### TASK MATERIAL
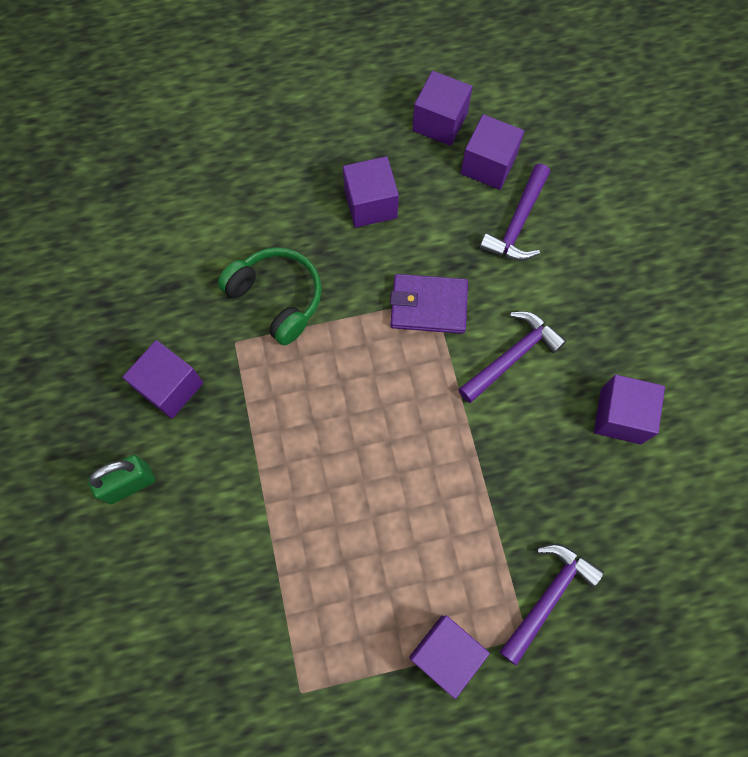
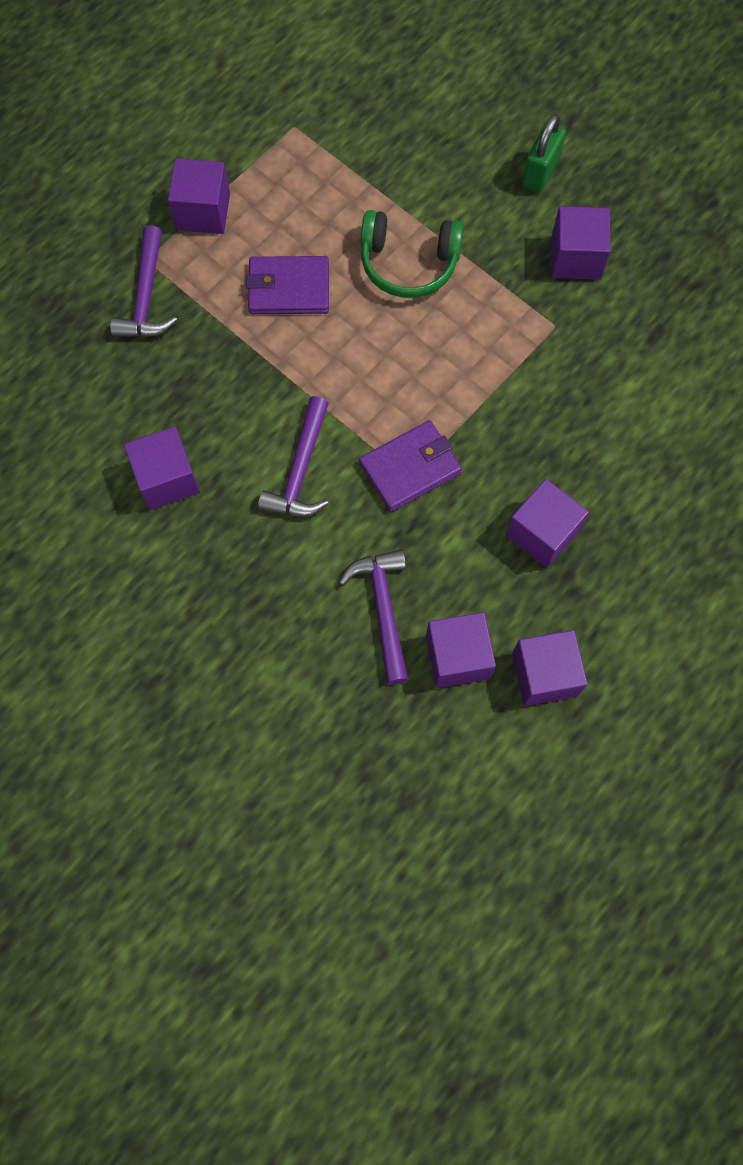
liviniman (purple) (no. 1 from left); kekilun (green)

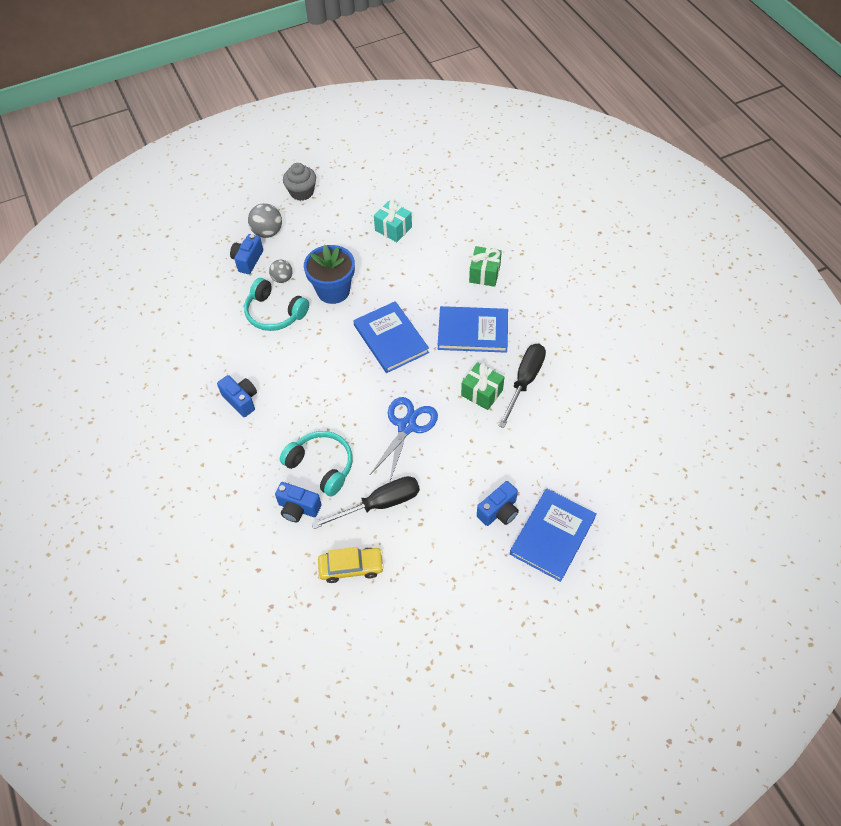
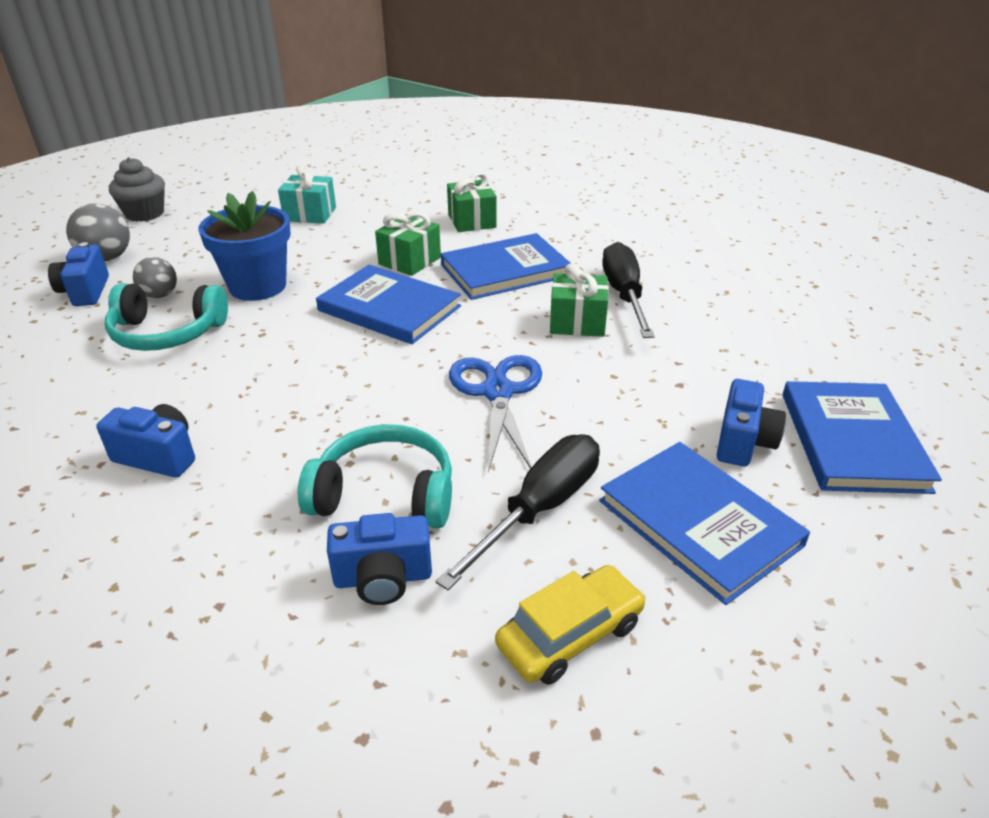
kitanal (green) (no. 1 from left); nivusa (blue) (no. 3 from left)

...

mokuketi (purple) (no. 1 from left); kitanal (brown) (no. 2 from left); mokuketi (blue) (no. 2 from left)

...

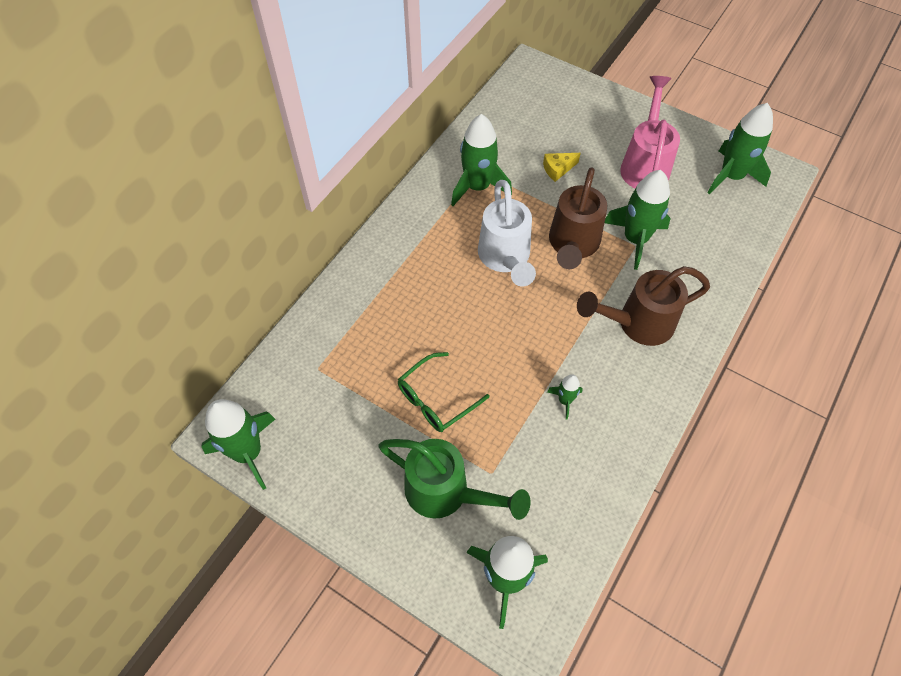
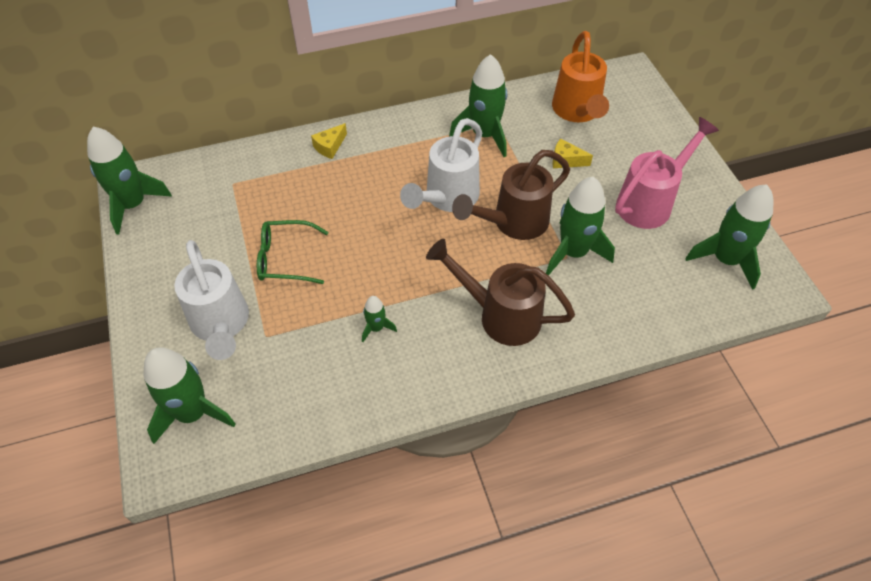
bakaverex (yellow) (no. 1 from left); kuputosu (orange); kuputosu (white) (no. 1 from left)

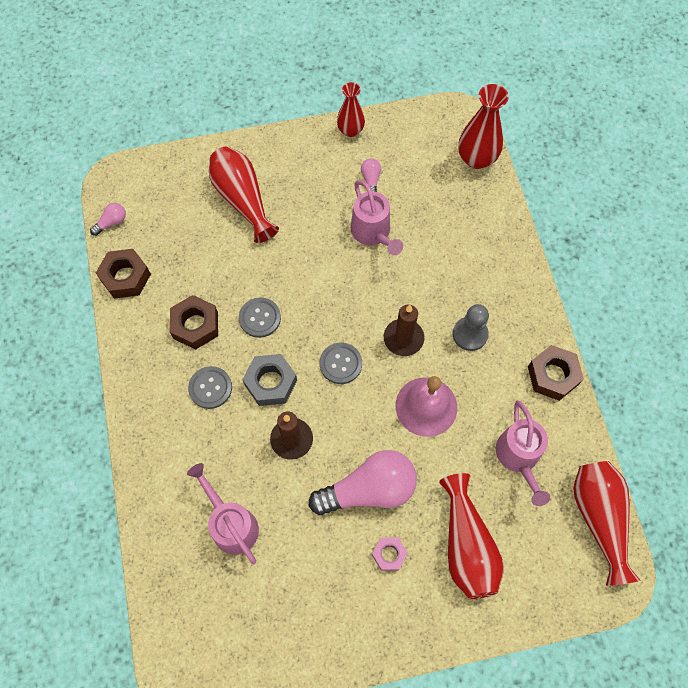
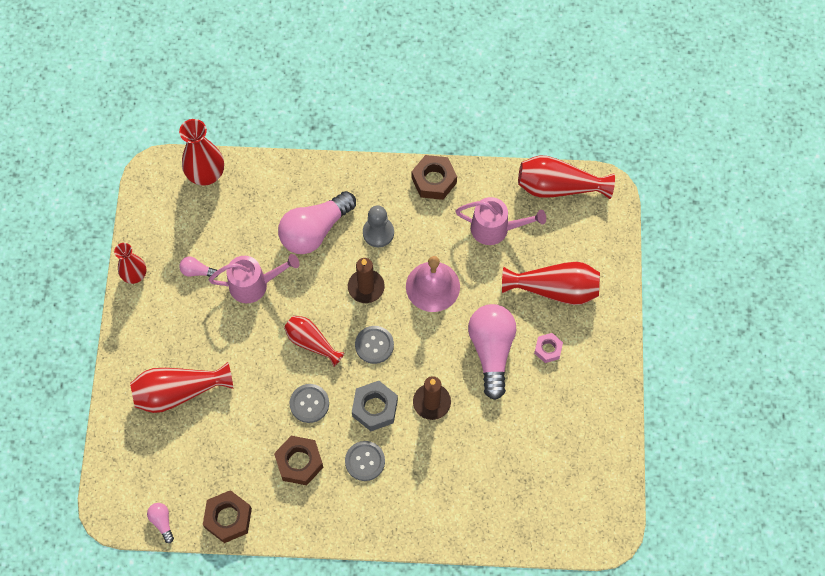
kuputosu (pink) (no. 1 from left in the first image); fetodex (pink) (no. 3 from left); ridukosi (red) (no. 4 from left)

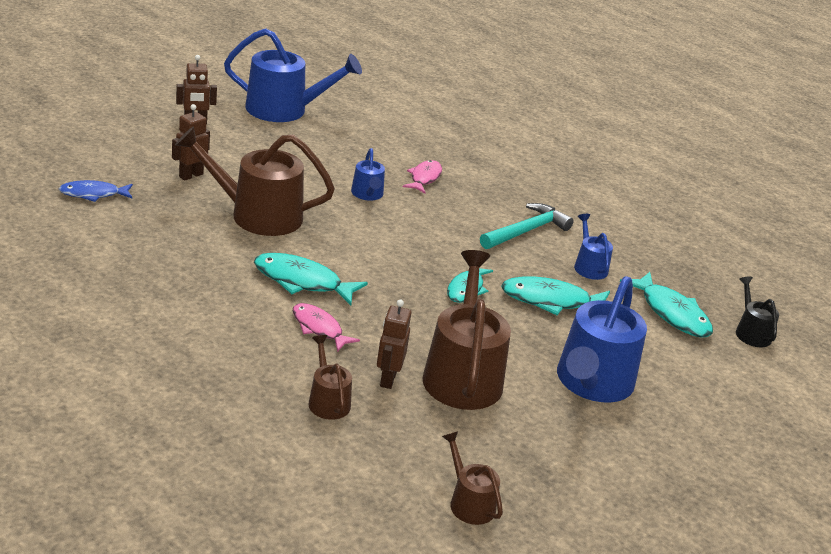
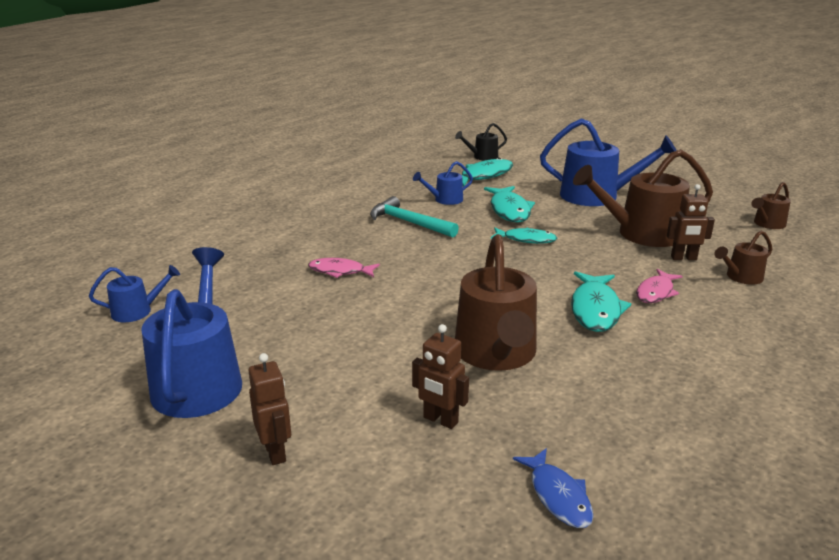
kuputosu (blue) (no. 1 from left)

### WORK TO COMPLETE
For the data above, set down exactly the lines from the line with "liviniman (purple) (no." to the line with "kitanal (green) (no.", both included, leaving pictures out.

### PROBLEM SOLUTION
liviniman (purple) (no. 1 from left); kekilun (green)

kitanal (green) (no. 1 from left); nivusa (blue) (no. 3 from left)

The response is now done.